* Data under study
--------------------------------------------------

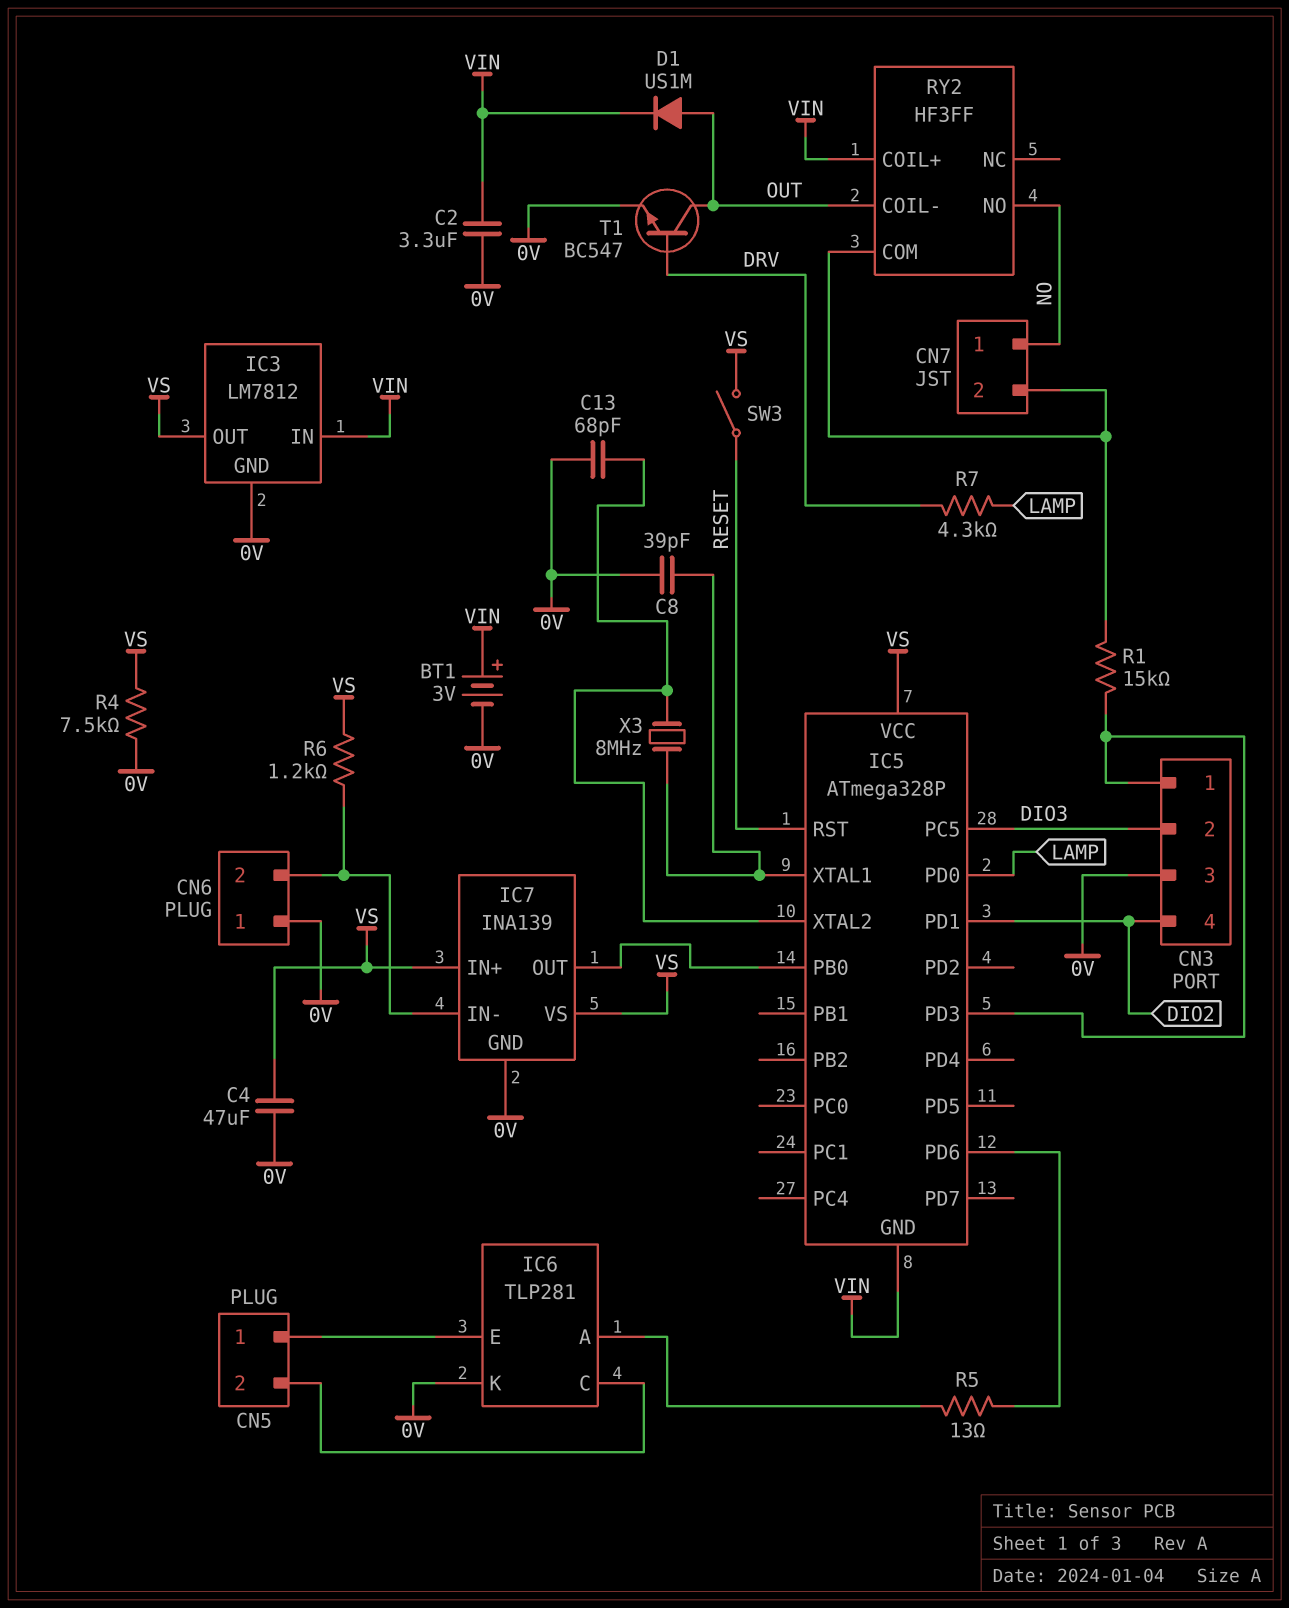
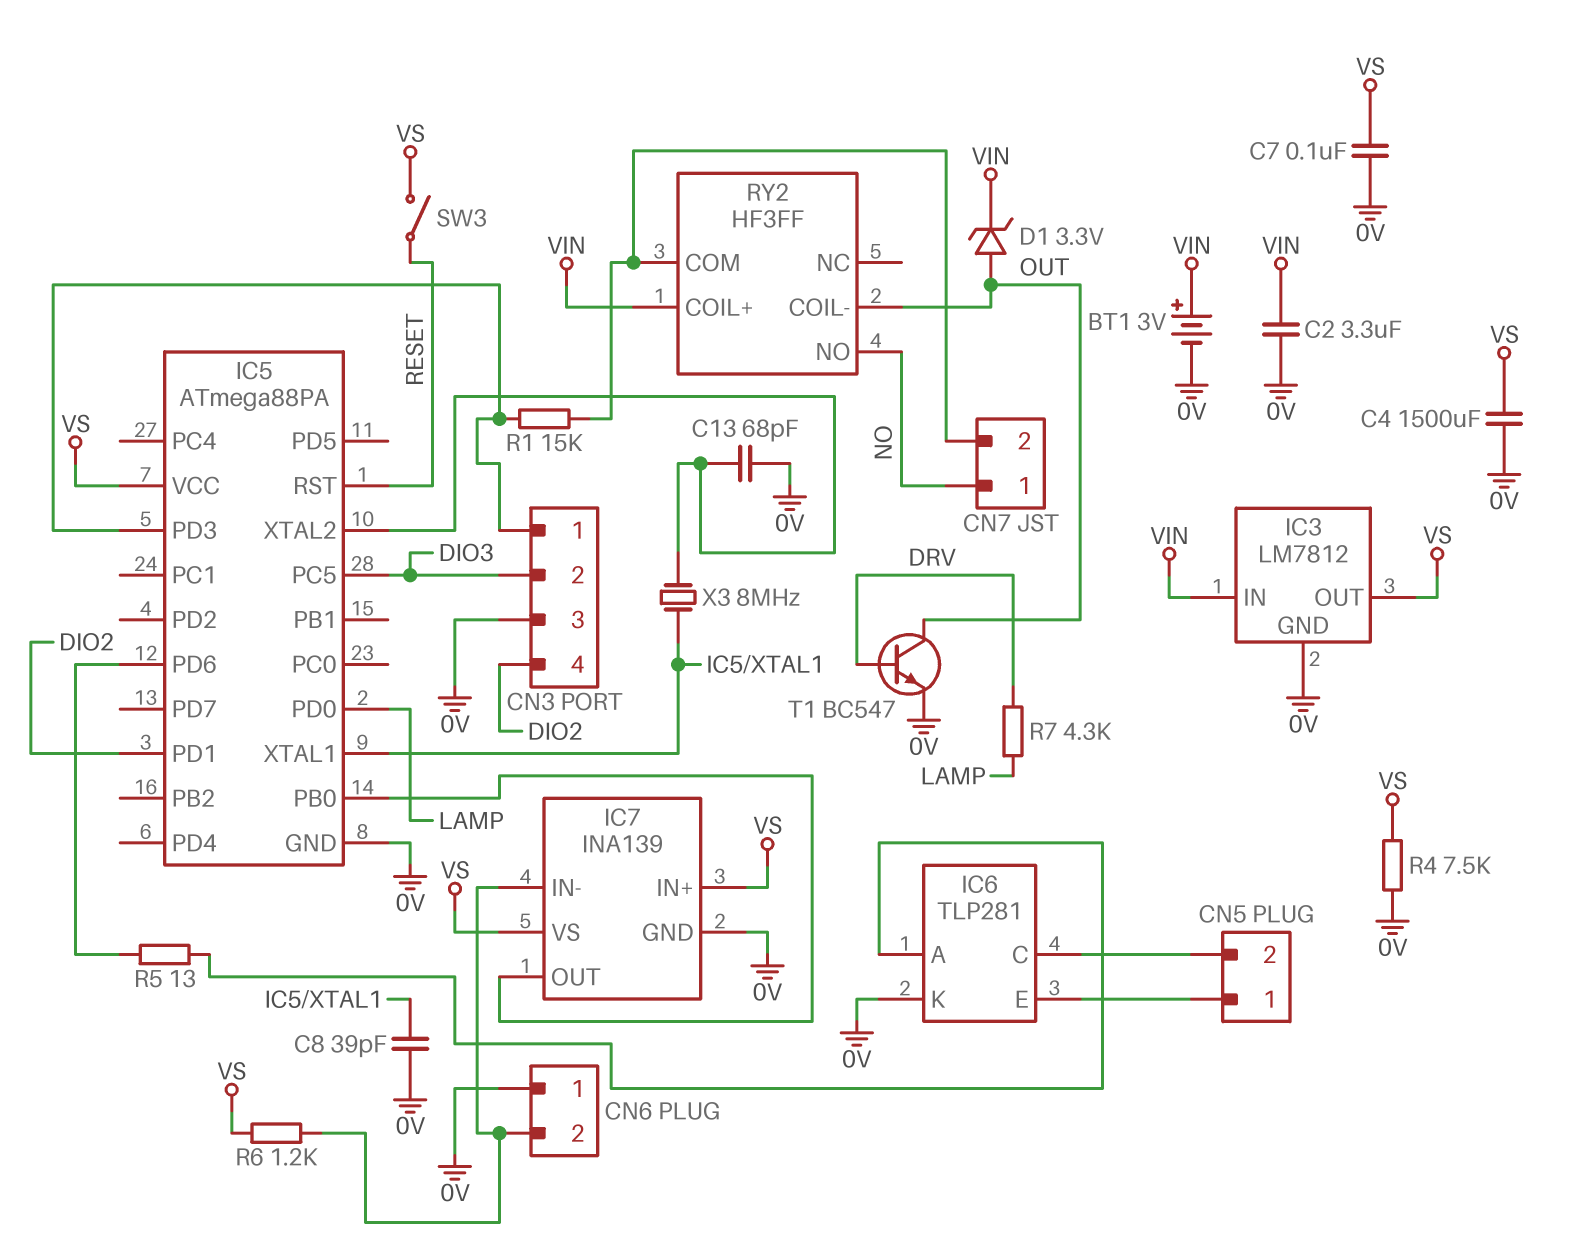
C4: 47uF (0V, VS) -> 1500uF (0V, VS)
C7: none -> 100nF (0V, VS)
D1: diode US1M (A OUT, K VIN) -> zener 3.3V (A OUT, K VIN)
IC5: ATmega328P -> ATmega88PA
IC5 pin GND: VIN -> 0V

--------------------------------------------------

* Problem description
Only the lines from the one with "C7: none -> 100nF (0V, VS)" through the end of the data should be printed, each exactly as it appears.

* Exercise output
C7: none -> 100nF (0V, VS)
D1: diode US1M (A OUT, K VIN) -> zener 3.3V (A OUT, K VIN)
IC5: ATmega328P -> ATmega88PA
IC5 pin GND: VIN -> 0V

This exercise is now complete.